_DATA FOR THIS TASK_

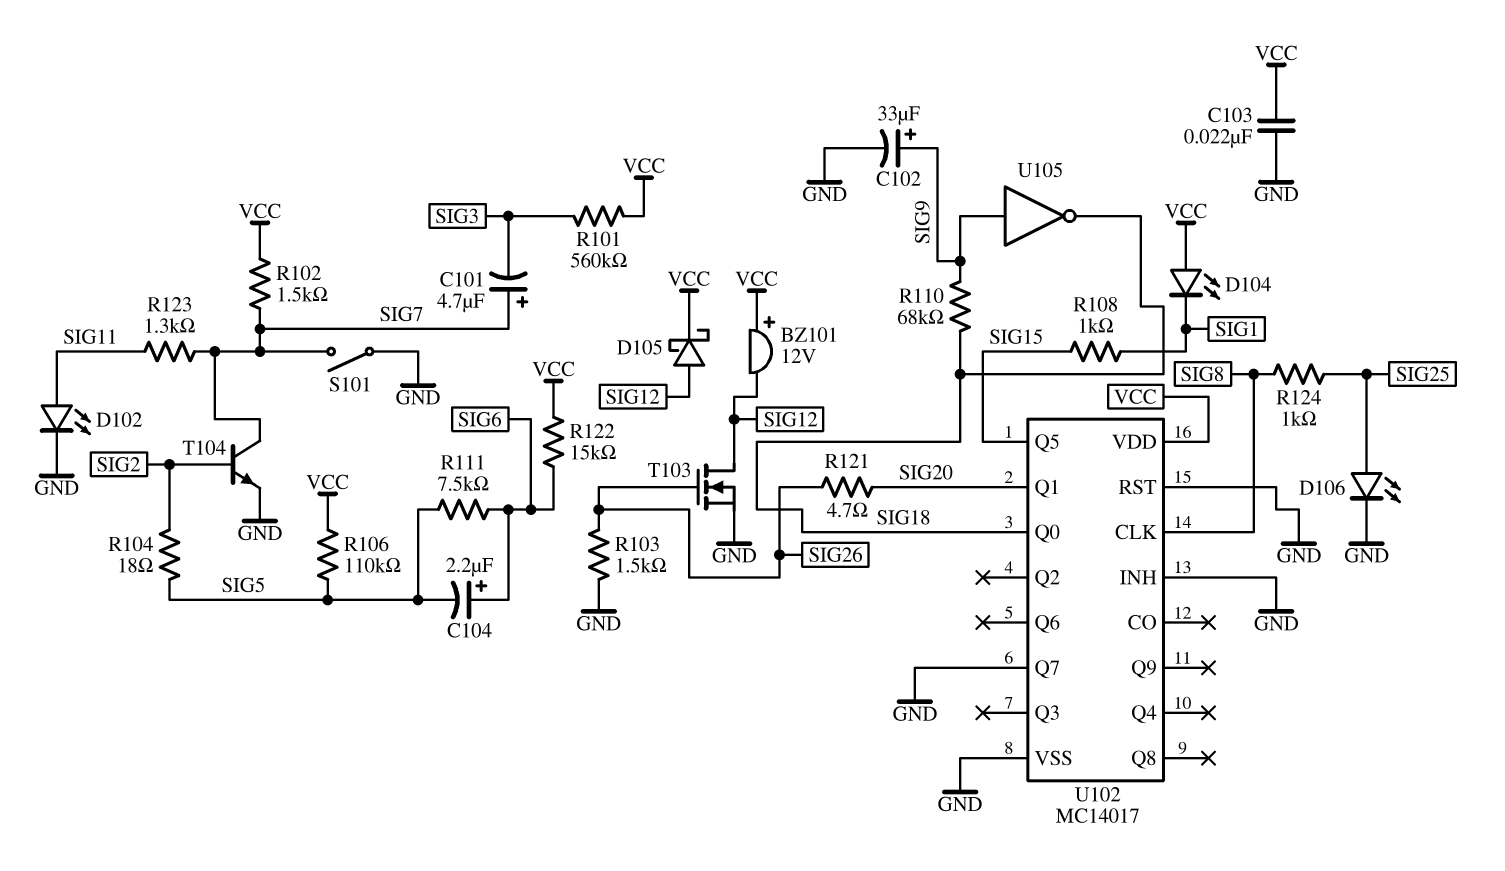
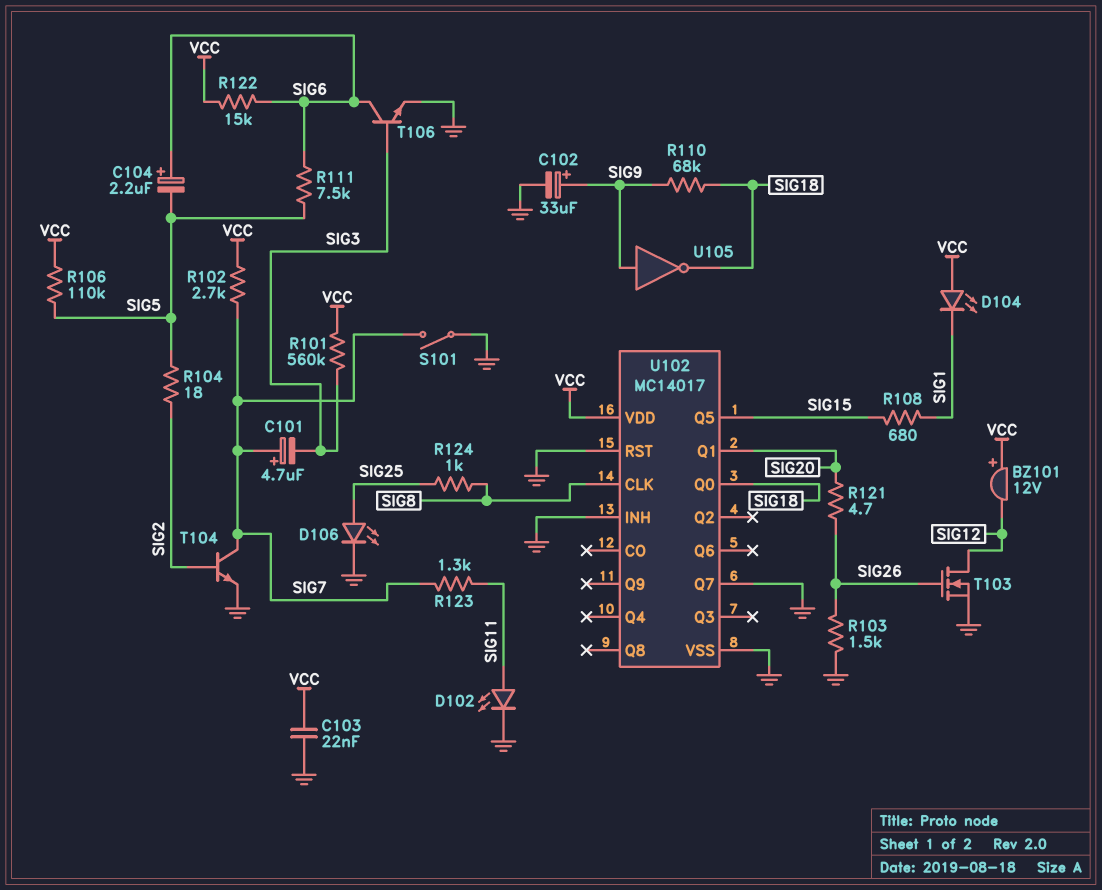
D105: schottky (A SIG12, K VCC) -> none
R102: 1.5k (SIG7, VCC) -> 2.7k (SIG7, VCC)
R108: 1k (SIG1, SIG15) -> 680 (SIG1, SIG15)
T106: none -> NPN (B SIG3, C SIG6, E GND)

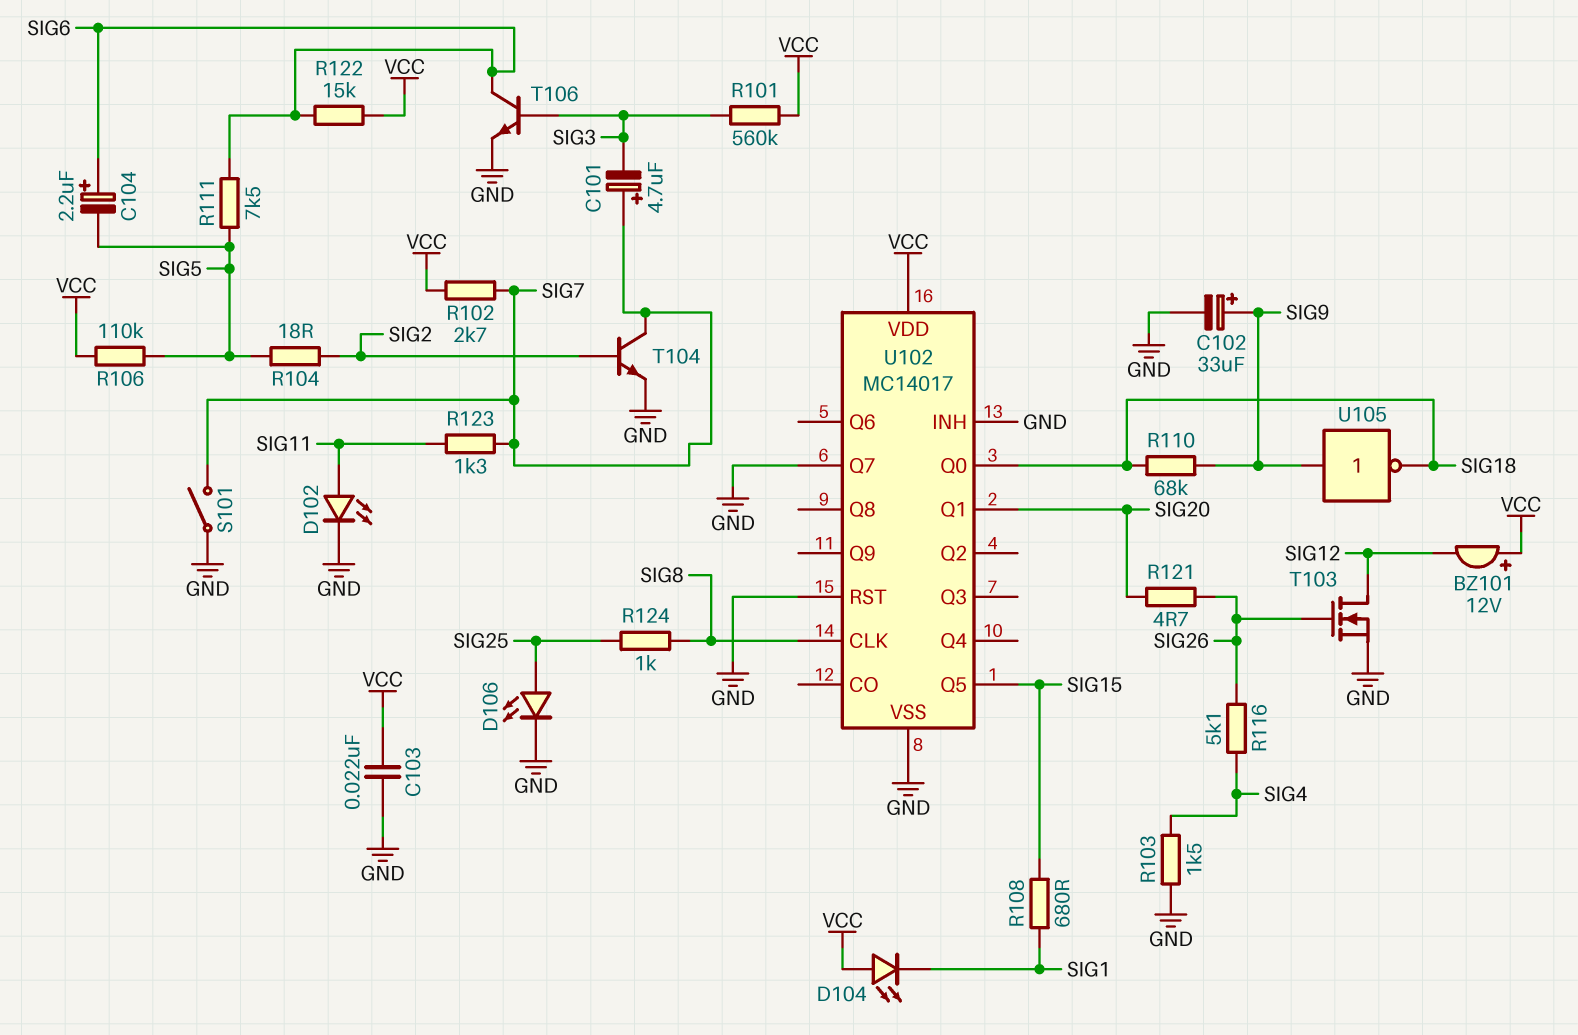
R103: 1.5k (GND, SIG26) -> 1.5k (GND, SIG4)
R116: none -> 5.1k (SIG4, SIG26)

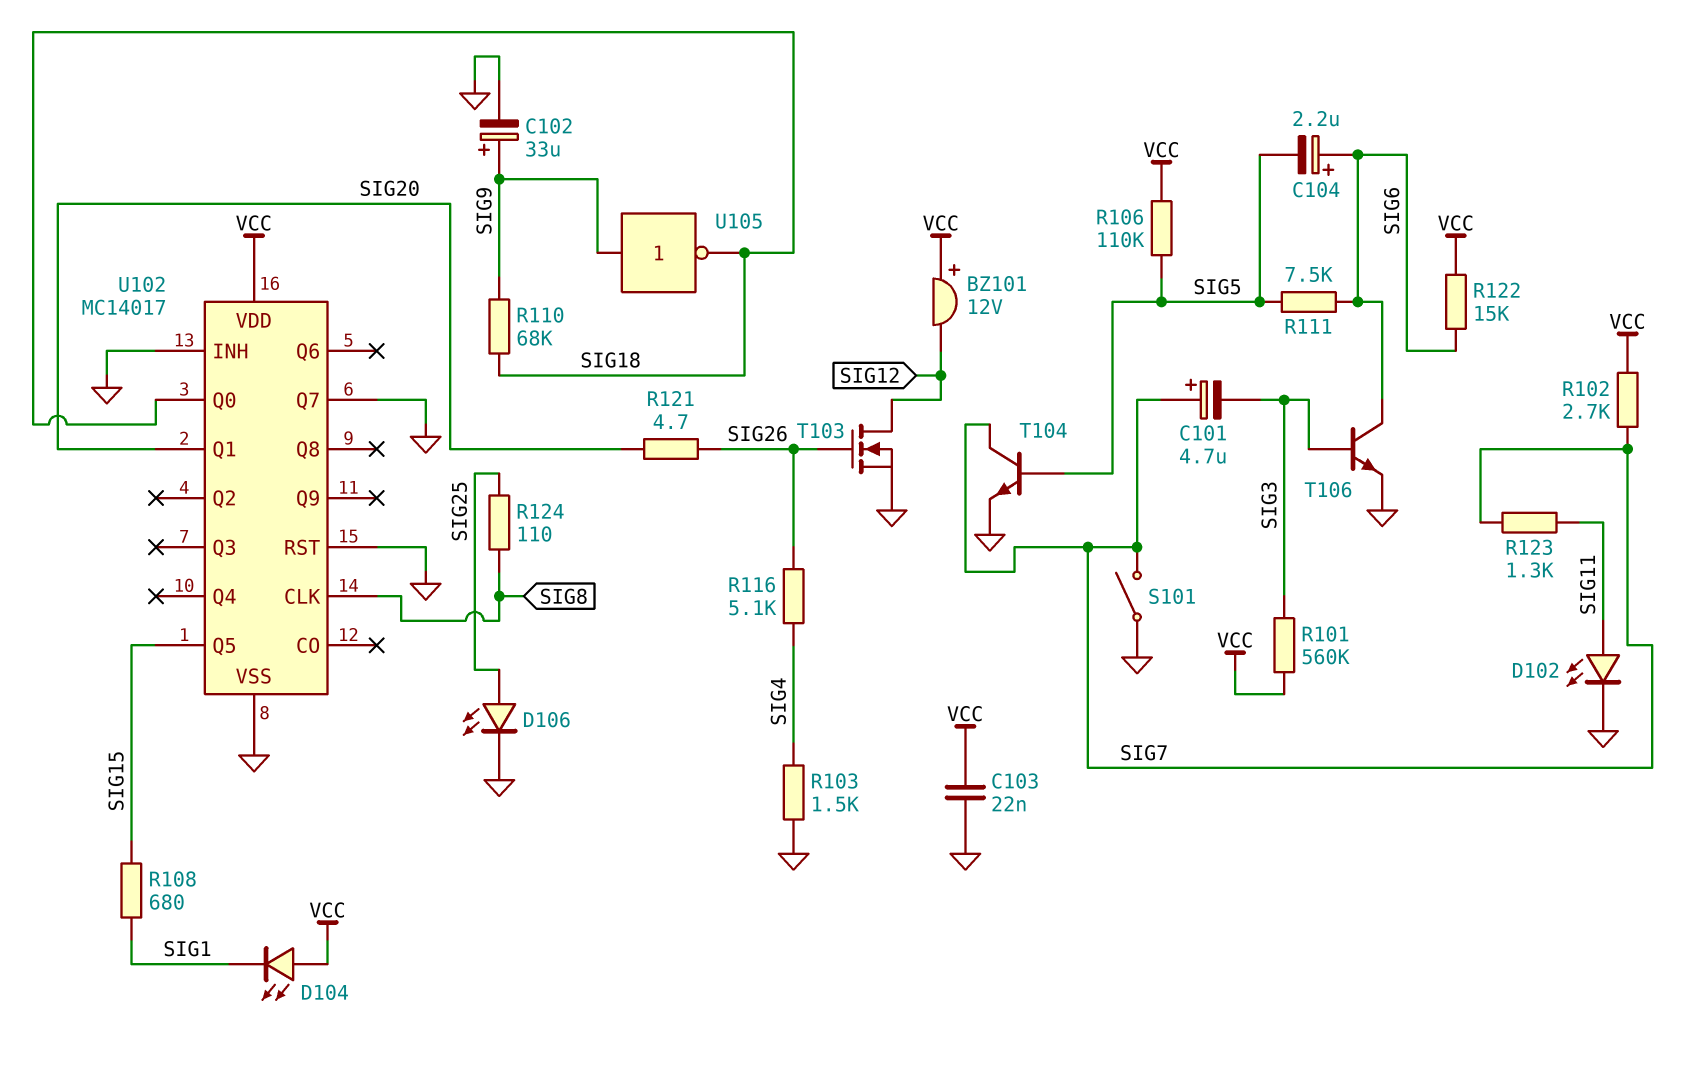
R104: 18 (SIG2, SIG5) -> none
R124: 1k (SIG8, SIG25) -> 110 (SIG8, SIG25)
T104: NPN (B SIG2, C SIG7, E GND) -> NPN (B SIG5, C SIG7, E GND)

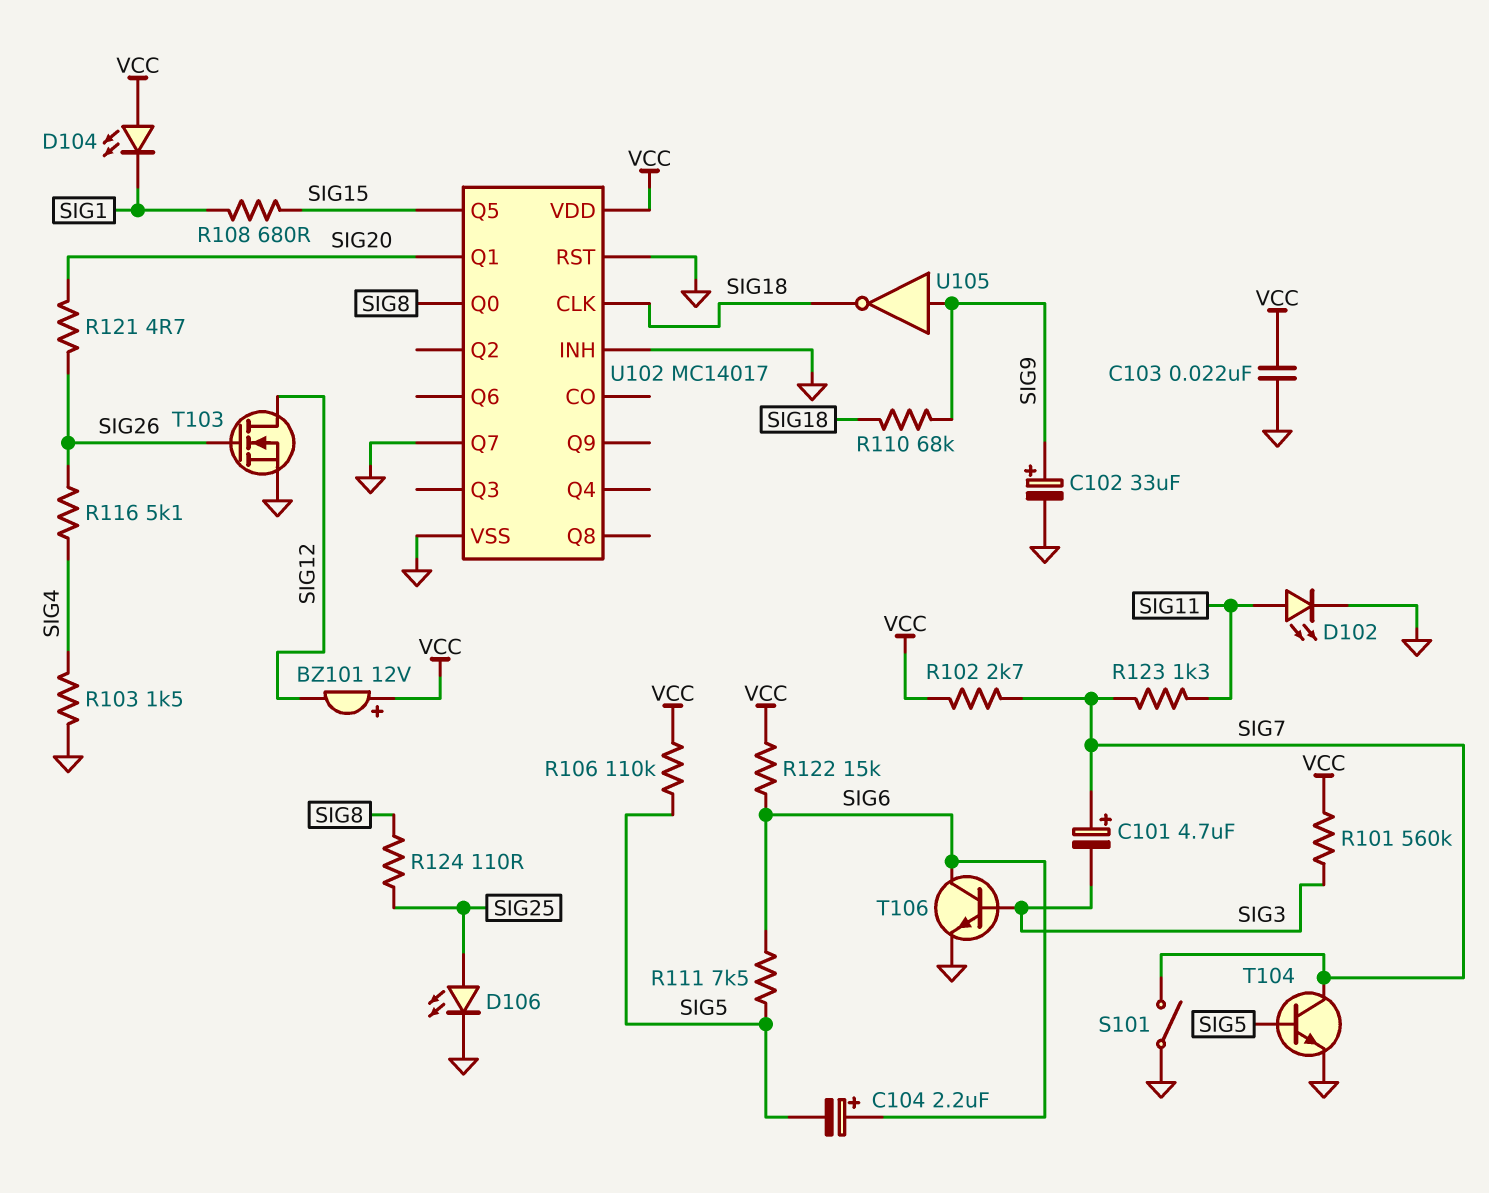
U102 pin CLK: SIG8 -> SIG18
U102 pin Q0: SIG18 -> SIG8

_ASSIGNED TASK_
Every line containing the word "none" must be copied from the material above.

_ANSWER TO THIS PROBLEM_
D105: schottky (A SIG12, K VCC) -> none
T106: none -> NPN (B SIG3, C SIG6, E GND)
R116: none -> 5.1k (SIG4, SIG26)
R104: 18 (SIG2, SIG5) -> none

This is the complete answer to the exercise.